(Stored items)
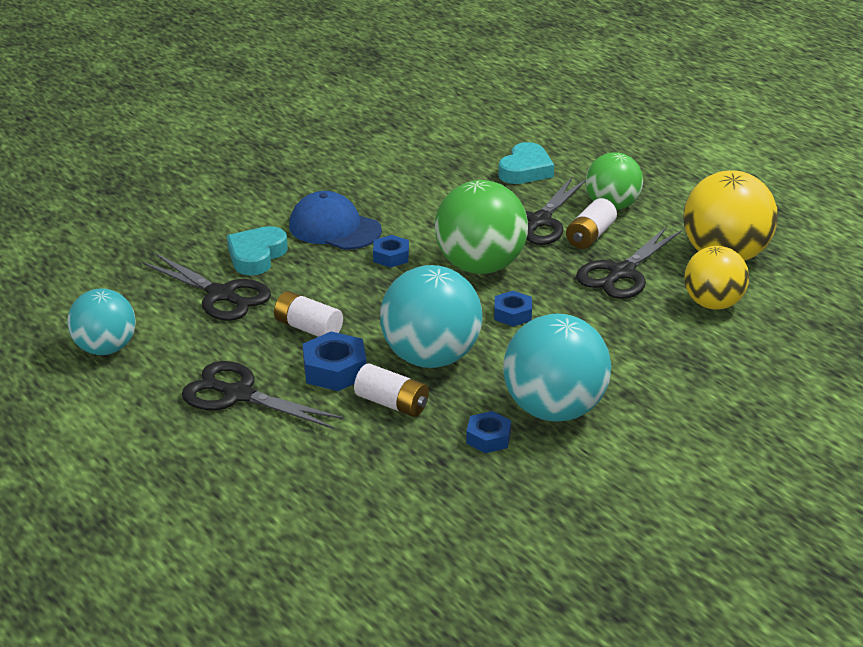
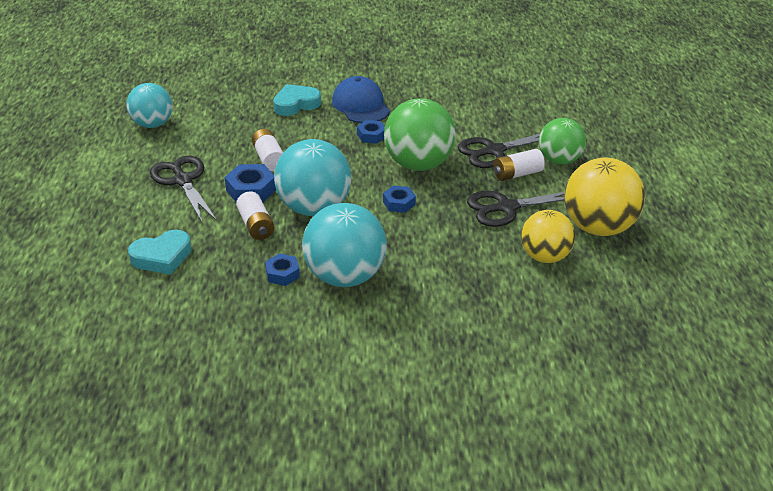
camera: 35 degrees right, 5 degrees up
(221, 295) = (248, 119): black scissors -> none
(525, 170) = (529, 114): turquoise heart -> turquoise heart (162, 257)

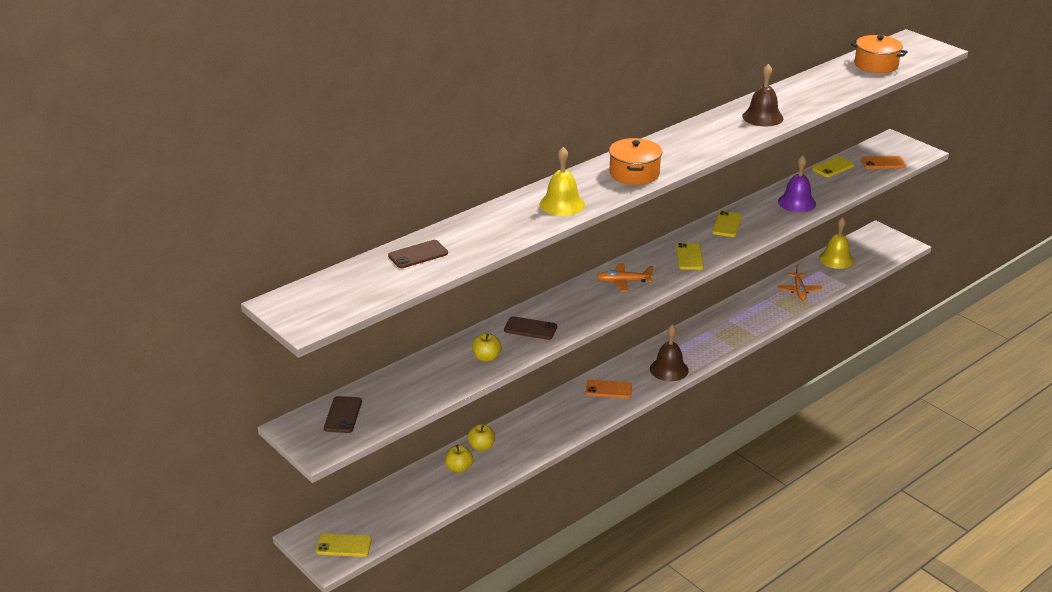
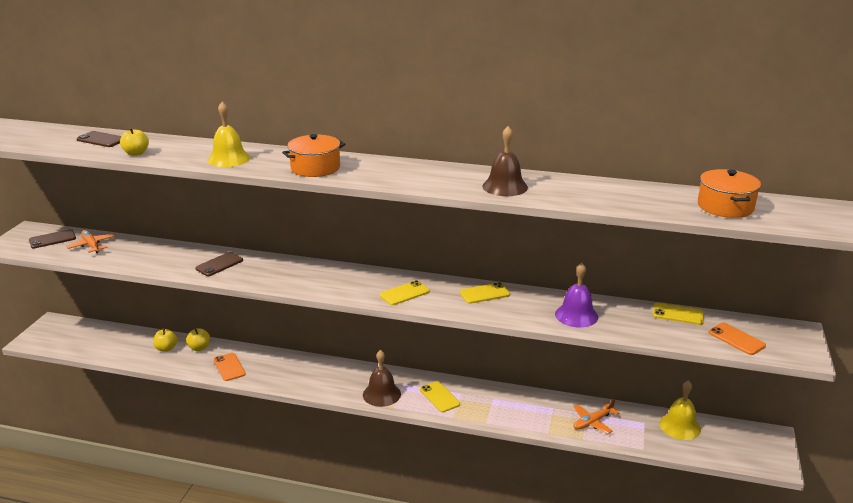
camera: 55 degrees right, 5 degrees down
(344, 545) = (49, 339): yellow phone -> yellow phone (439, 397)
(486, 358) = (163, 261): yellow apple -> yellow apple (136, 153)
(530, 329) = (219, 264): brown phone -> brown phone turned 60 degrees clockwise
(608, 389) = (323, 375): orange phone -> orange phone (229, 367)
(623, 281) = (329, 278): orange plane -> orange plane (91, 246)

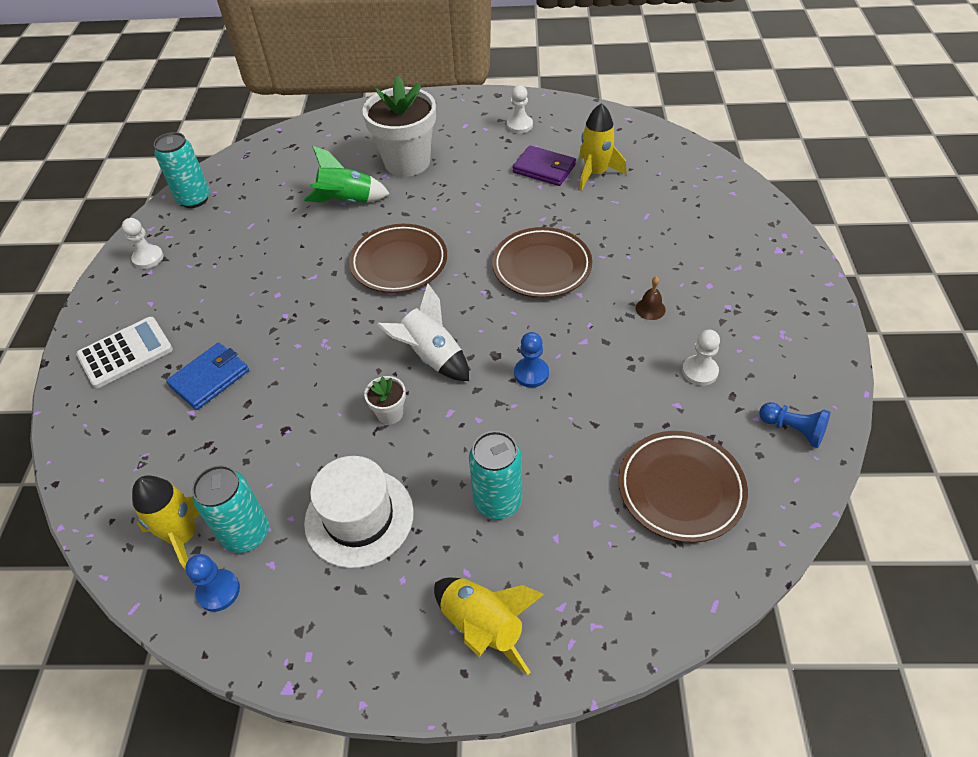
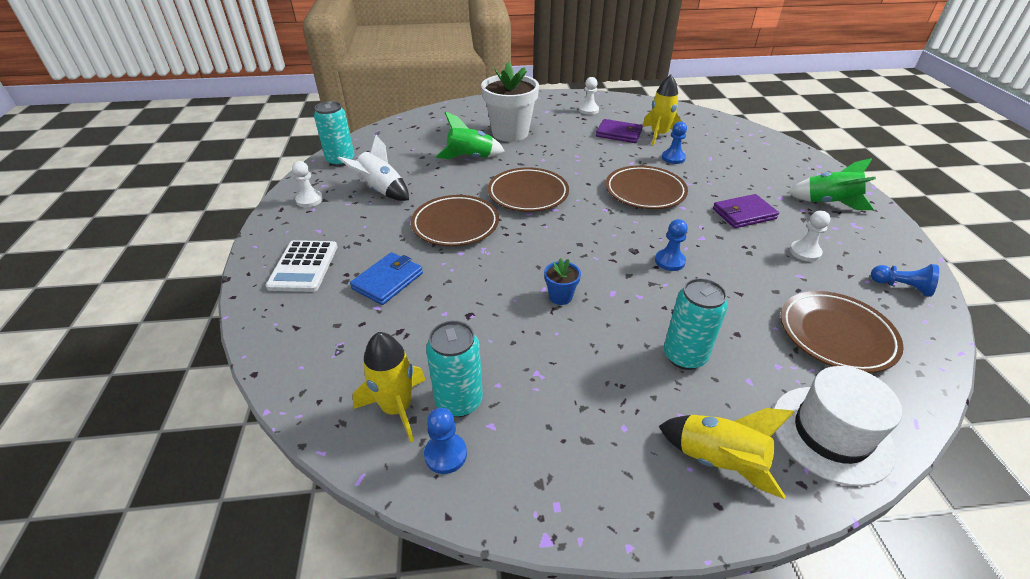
camera: 10 degrees left, 10 degrees down
(125, 352) = (303, 266): white calculator -> white calculator turned 135 degrees clockwise
(302, 304) = (455, 225): none -> brown plate
(359, 517) = (563, 379): white hat -> white hat (831, 433)
(390, 413) = (560, 296): white flower pot -> blue flower pot
(431, 357) = (580, 254): white rocket -> white rocket (381, 190)
(598, 213) = (673, 158): none -> blue pawn
(650, 309) = (744, 214): brown bell -> purple wallet
(766, 298) = (828, 203): none -> green rocket

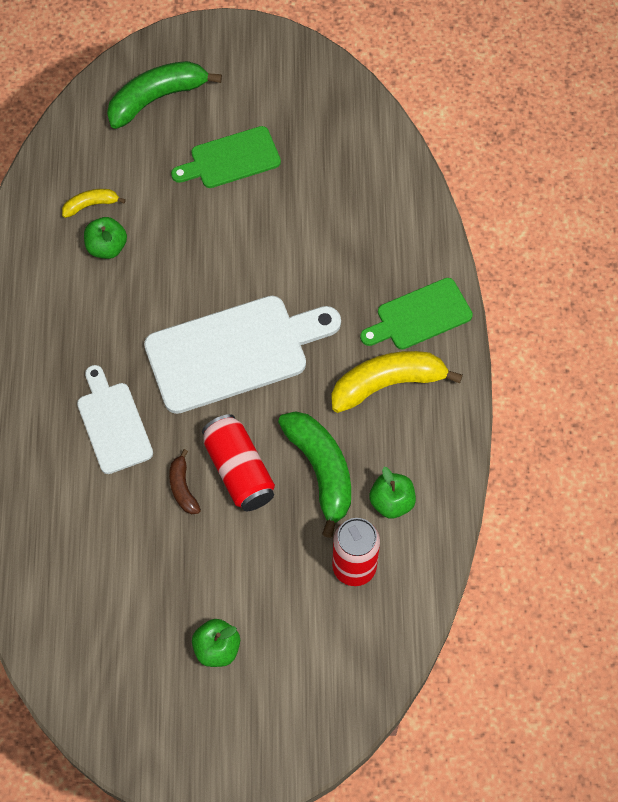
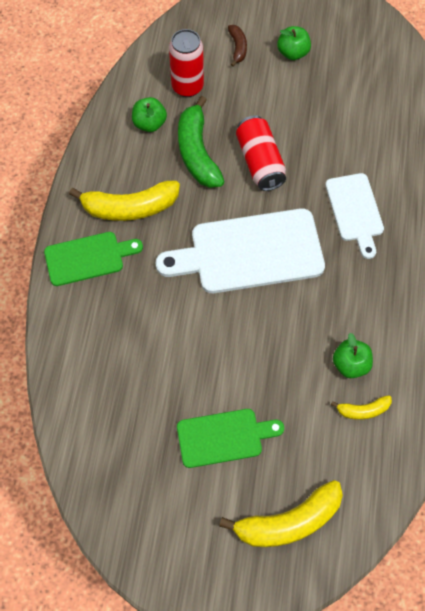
camera: 170 degrees left, 0 degrees up
(157, 98) = (288, 521): green banana -> yellow banana
(183, 488) = (304, 156): brown banana -> brown banana (237, 48)

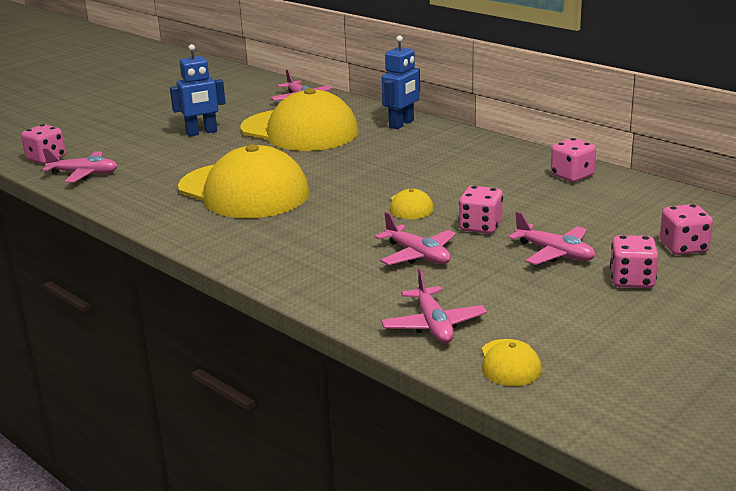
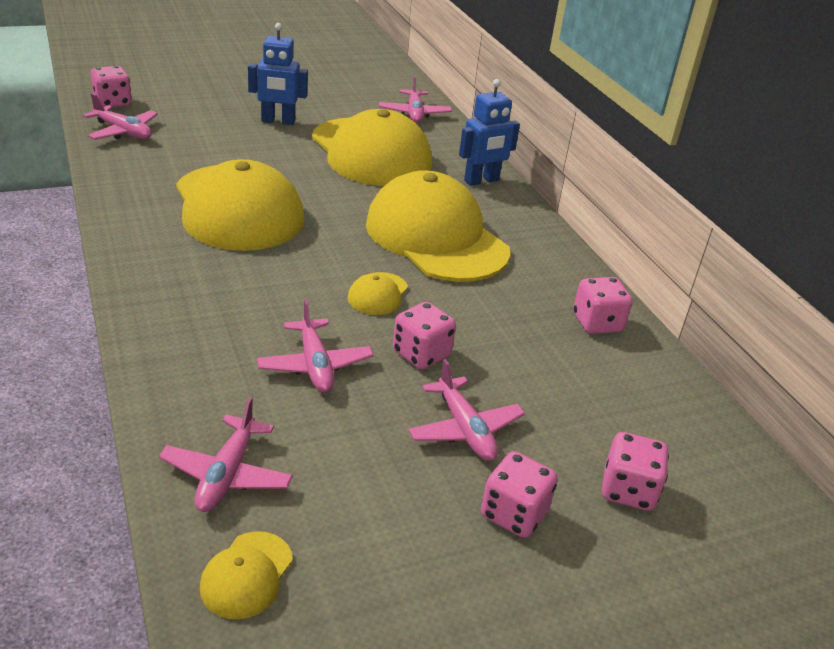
camera: 20 degrees right, 10 degrees up
(411, 164) = (436, 237): none -> yellow cap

- _What is expected_:
Bring together each line above where the string "none" turns up.

- _Answer space_:
(221, 295) = (248, 119): black scissors -> none
(302, 304) = (455, 225): none -> brown plate
(598, 213) = (673, 158): none -> blue pawn
(766, 298) = (828, 203): none -> green rocket
(411, 164) = (436, 237): none -> yellow cap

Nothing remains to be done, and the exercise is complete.